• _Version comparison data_
::::::

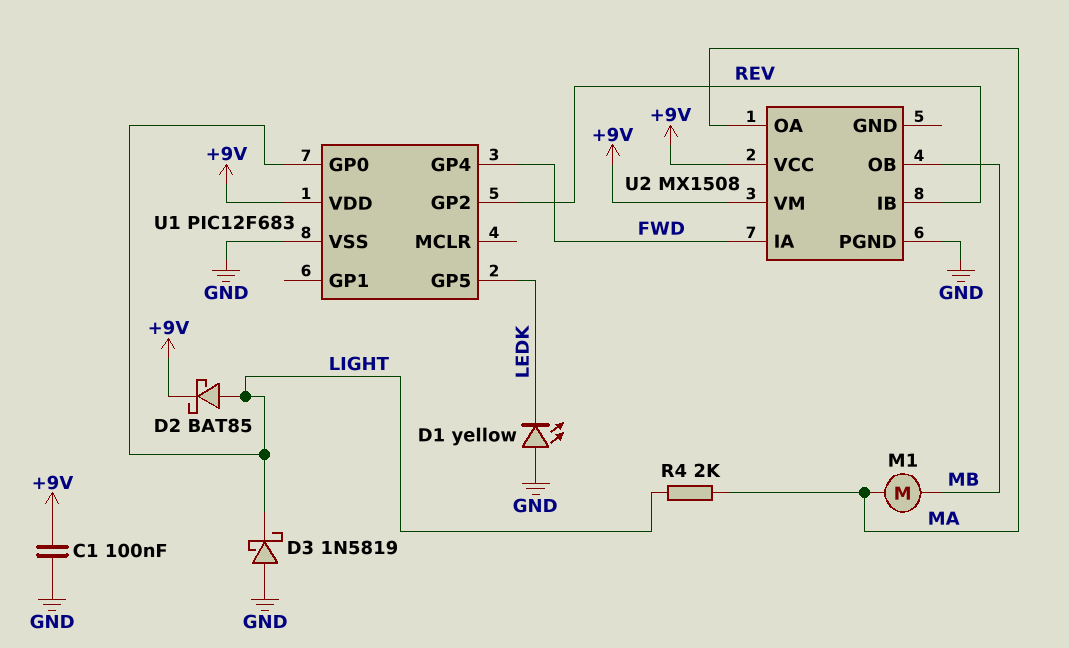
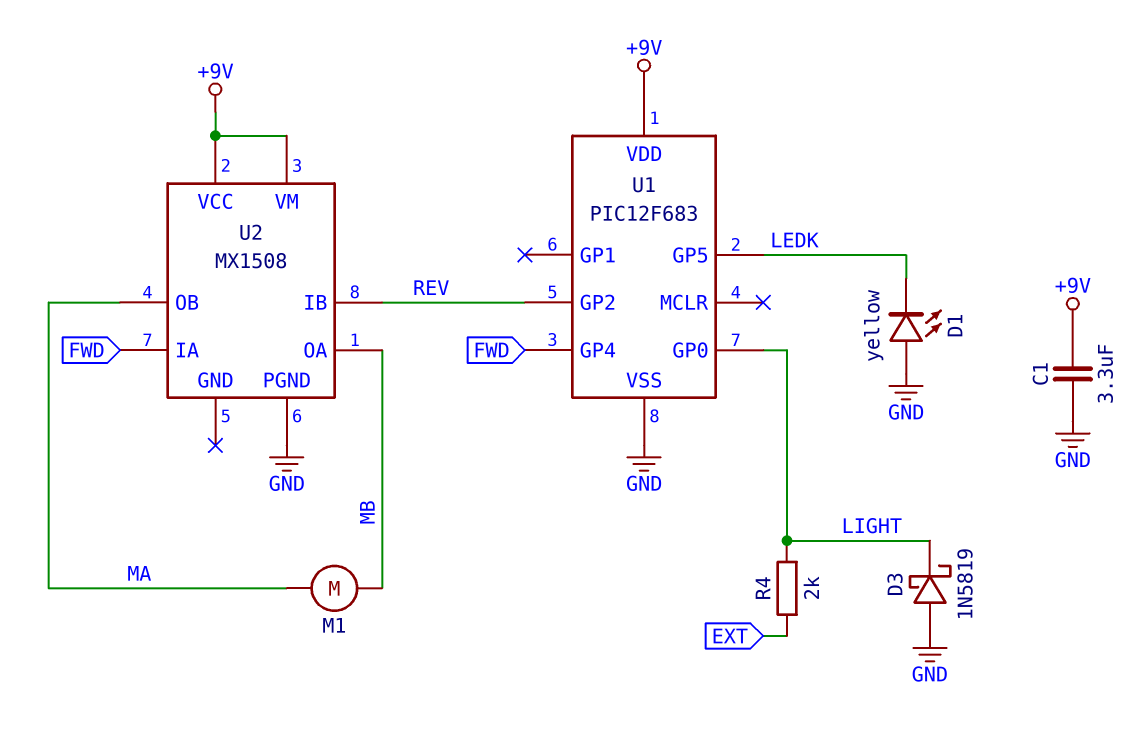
C1: 100nF (+9V, GND) -> 3.3uF (+9V, GND)
D2: schottky BAT85 (A LIGHT, K +9V) -> none
R4: 2k (LIGHT, MA) -> 2k (EXT, LIGHT)
U2 pin OA: MA -> MB
U2 pin OB: MB -> MA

::::::

• _What you should do_
Search the records for the string "LIGHT" and return every line in which it occurs.

• _Finished task_
D2: schottky BAT85 (A LIGHT, K +9V) -> none
R4: 2k (LIGHT, MA) -> 2k (EXT, LIGHT)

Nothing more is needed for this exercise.